--- SOURCE MATERIAL ---

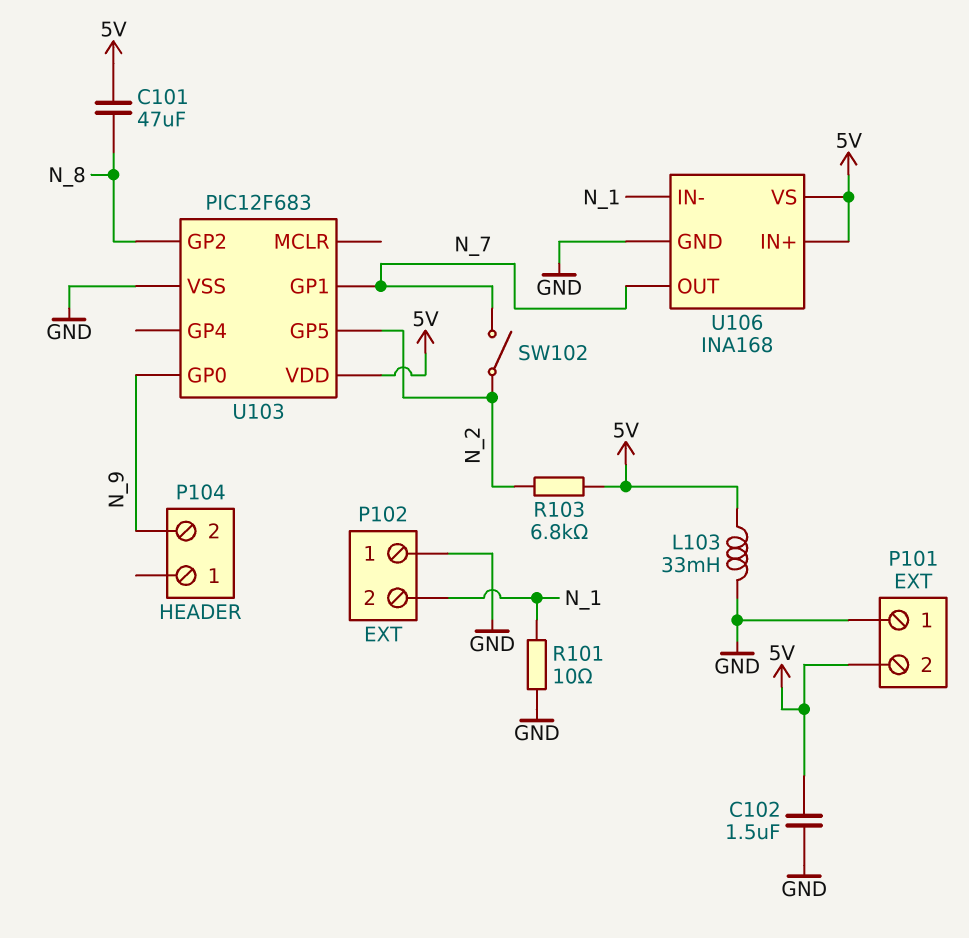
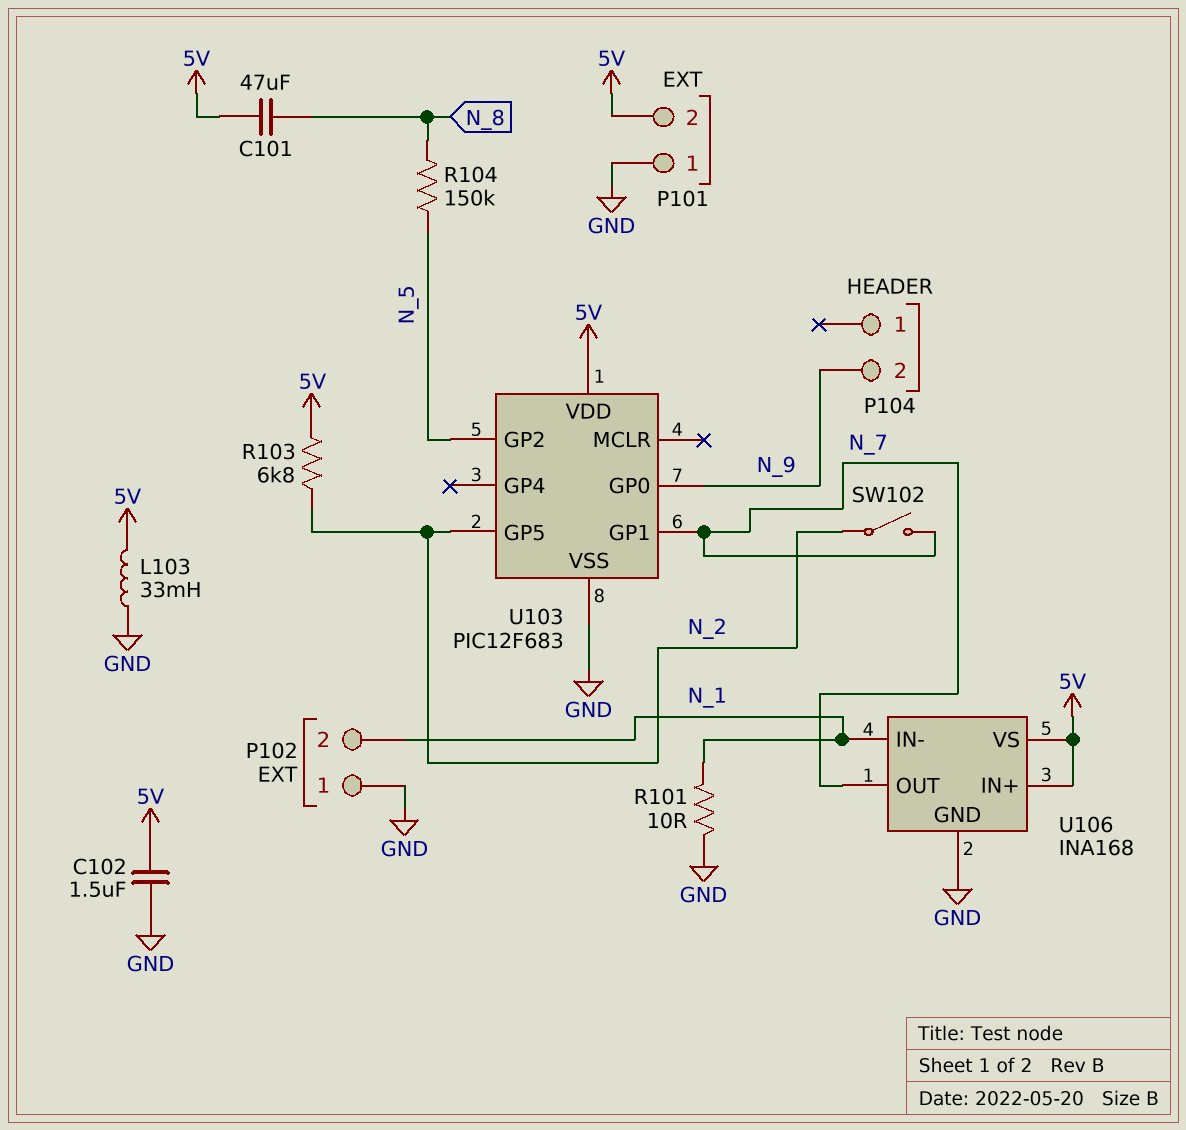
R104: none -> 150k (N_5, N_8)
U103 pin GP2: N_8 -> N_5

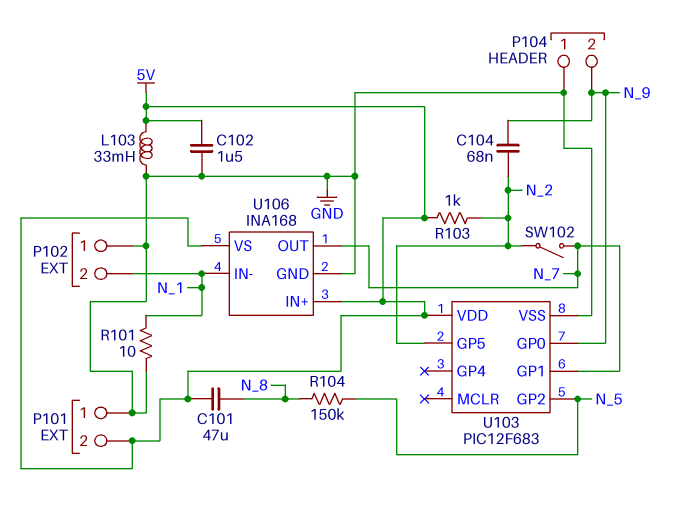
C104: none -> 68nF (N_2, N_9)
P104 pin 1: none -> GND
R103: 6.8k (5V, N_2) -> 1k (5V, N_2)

---
--- SOURCE MATERIAL ---

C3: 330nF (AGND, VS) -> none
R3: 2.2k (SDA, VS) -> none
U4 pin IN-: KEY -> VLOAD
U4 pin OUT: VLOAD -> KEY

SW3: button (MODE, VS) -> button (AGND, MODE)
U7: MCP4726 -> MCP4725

---

**ACTIVITY:** Above are the records; restate exactly the lines from the one containing "U103 pin GP2: N_8 -> N_5" through the one containing "R103: 6.8k (5V, N_2) -> 1k (5V, N_2)", keeping pictures out.

**REPLY:**
U103 pin GP2: N_8 -> N_5

C104: none -> 68nF (N_2, N_9)
P104 pin 1: none -> GND
R103: 6.8k (5V, N_2) -> 1k (5V, N_2)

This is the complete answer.